What you need to do
Starting at the first line of the records below, reproduce every line up to and including the line with "yellow cactus [430,266,481,333]", but leave out all pictures.

── Exercise materials ──

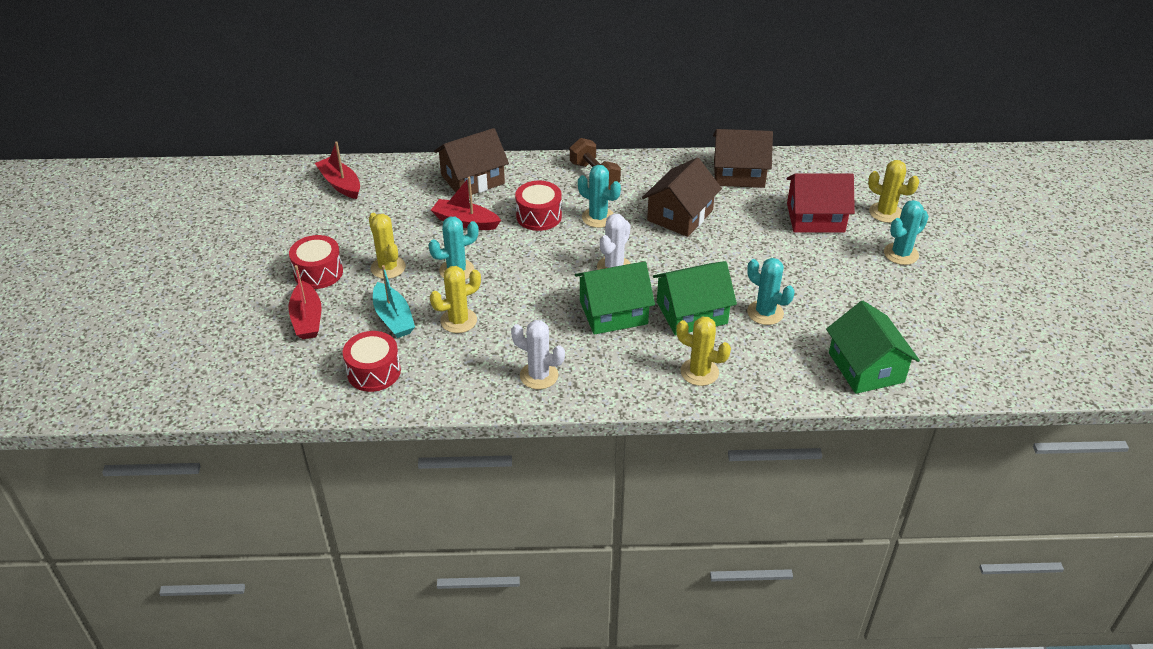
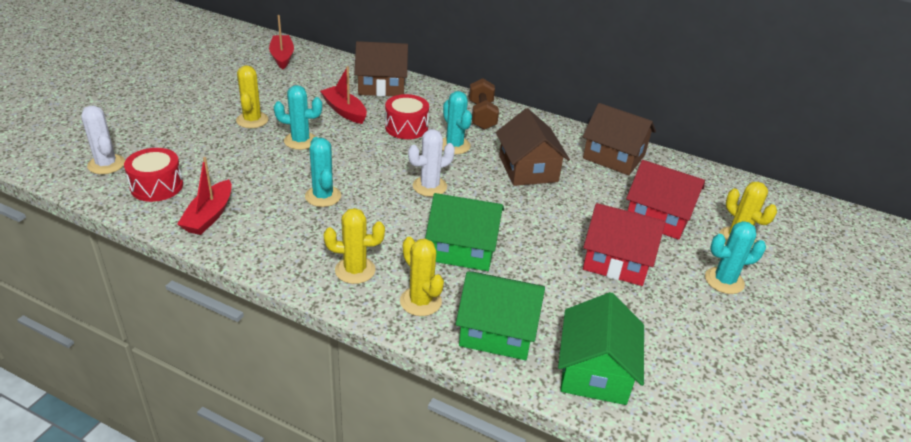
camera: 25 degrees right, 5 degrees down
red boat [288,265,321,339] -> red boat moved to [177,157,232,235]
red drum [289,235,343,289] -> none
turquoise boat [373,265,415,338] -> none
yellow cactus [430,266,481,333] -> yellow cactus moved to [324,208,385,284]
white cactus [511,320,565,389] -> white cactus moved to [81,105,125,174]
green house [575,261,655,335] -> green house moved to [456,271,545,360]
brown house [642,158,722,237] -> brown house turned 75 degrees counterclockwise [496,108,570,186]
turquoise cactus [747,258,795,325] -> turquoise cactus moved to [305,137,341,207]
none -> red house [583,203,666,286]

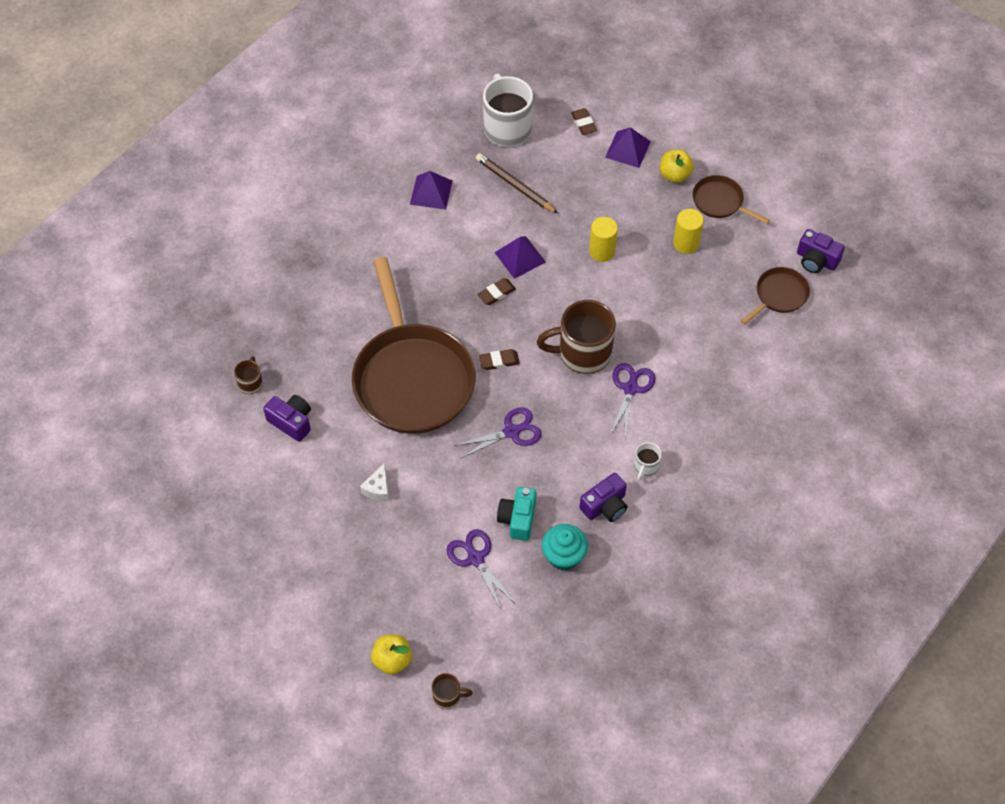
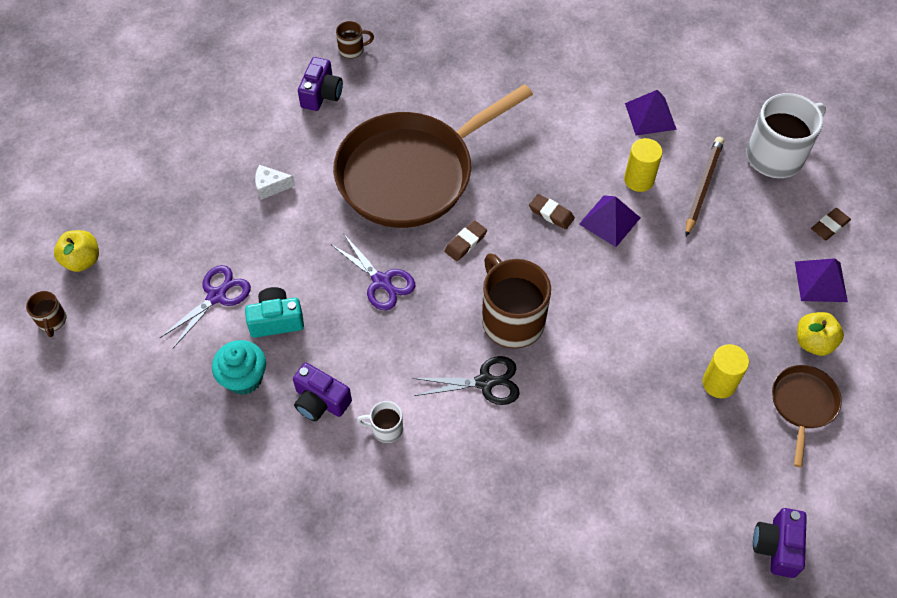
camera: 70 degrees right, 0 degrees up
brown eraser [479,349,520,370] -> brown eraser turned 75 degrees clockwise [444,220,487,261]
yellow cylinder [589,217,618,262] -> yellow cylinder moved to [624,138,663,192]
purple scissors [611,363,656,438] -> black scissors [413,356,520,405]
brown pan [740,267,810,325] -> none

───

Expected answer
camera: 25 degrees right, 5 degrees down
red boat [288,265,321,339] -> red boat moved to [177,157,232,235]
red drum [289,235,343,289] -> none
turquoise boat [373,265,415,338] -> none
yellow cactus [430,266,481,333] -> yellow cactus moved to [324,208,385,284]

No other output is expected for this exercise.